Work item
State the number of lines that hold "BUTTON" in the records below, with no other words.

※ ※ ※

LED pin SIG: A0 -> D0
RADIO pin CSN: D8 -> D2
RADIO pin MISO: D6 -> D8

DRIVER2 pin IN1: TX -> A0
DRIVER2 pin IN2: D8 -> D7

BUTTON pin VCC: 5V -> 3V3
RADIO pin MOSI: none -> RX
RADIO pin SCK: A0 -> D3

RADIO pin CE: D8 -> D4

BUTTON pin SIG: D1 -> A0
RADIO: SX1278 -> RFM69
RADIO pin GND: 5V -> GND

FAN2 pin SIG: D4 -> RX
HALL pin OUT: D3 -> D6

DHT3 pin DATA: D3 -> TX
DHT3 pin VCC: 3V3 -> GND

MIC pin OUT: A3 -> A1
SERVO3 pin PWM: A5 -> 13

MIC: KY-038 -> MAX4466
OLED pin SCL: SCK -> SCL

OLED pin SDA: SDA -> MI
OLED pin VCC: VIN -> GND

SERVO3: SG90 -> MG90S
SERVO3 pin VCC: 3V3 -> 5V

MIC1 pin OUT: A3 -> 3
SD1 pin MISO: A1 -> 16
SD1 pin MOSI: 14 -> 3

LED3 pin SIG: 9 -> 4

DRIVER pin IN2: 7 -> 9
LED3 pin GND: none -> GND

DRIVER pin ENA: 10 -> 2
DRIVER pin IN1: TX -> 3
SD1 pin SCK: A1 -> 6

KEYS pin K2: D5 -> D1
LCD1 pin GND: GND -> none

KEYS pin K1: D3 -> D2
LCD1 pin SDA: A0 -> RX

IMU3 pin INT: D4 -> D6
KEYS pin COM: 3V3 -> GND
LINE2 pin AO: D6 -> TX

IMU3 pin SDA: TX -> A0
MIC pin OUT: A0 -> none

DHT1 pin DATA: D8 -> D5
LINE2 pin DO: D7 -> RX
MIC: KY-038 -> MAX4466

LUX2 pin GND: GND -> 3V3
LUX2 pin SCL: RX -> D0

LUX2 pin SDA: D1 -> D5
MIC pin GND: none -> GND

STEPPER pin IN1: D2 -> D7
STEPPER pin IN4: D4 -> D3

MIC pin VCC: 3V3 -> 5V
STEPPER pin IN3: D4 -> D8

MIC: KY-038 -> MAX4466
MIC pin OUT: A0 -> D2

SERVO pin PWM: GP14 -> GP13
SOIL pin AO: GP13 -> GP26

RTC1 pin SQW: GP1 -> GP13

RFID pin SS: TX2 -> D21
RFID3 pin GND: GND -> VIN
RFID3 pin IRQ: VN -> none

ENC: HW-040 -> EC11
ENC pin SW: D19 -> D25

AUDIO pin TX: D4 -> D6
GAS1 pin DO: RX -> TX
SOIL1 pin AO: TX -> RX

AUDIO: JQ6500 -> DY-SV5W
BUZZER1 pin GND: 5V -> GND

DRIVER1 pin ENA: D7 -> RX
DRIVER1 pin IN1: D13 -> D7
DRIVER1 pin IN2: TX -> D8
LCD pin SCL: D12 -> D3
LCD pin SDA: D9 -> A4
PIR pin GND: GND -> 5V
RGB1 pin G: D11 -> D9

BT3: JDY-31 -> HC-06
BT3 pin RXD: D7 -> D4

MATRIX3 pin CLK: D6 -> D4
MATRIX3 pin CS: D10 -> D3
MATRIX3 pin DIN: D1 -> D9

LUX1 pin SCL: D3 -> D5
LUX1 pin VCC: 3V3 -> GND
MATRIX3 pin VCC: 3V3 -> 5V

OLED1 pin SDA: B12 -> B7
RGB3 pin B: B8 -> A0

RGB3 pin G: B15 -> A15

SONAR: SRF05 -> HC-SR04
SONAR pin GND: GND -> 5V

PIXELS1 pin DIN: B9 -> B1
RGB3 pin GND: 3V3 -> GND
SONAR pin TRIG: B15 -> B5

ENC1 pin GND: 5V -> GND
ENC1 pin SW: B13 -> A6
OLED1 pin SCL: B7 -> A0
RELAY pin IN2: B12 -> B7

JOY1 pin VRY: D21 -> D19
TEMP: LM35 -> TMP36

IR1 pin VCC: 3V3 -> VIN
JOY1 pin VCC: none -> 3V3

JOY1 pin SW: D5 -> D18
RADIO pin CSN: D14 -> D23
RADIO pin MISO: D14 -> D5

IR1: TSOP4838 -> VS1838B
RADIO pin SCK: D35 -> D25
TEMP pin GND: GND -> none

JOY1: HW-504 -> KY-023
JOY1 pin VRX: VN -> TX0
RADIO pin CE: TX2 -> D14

※ ※ ※

Answer space
2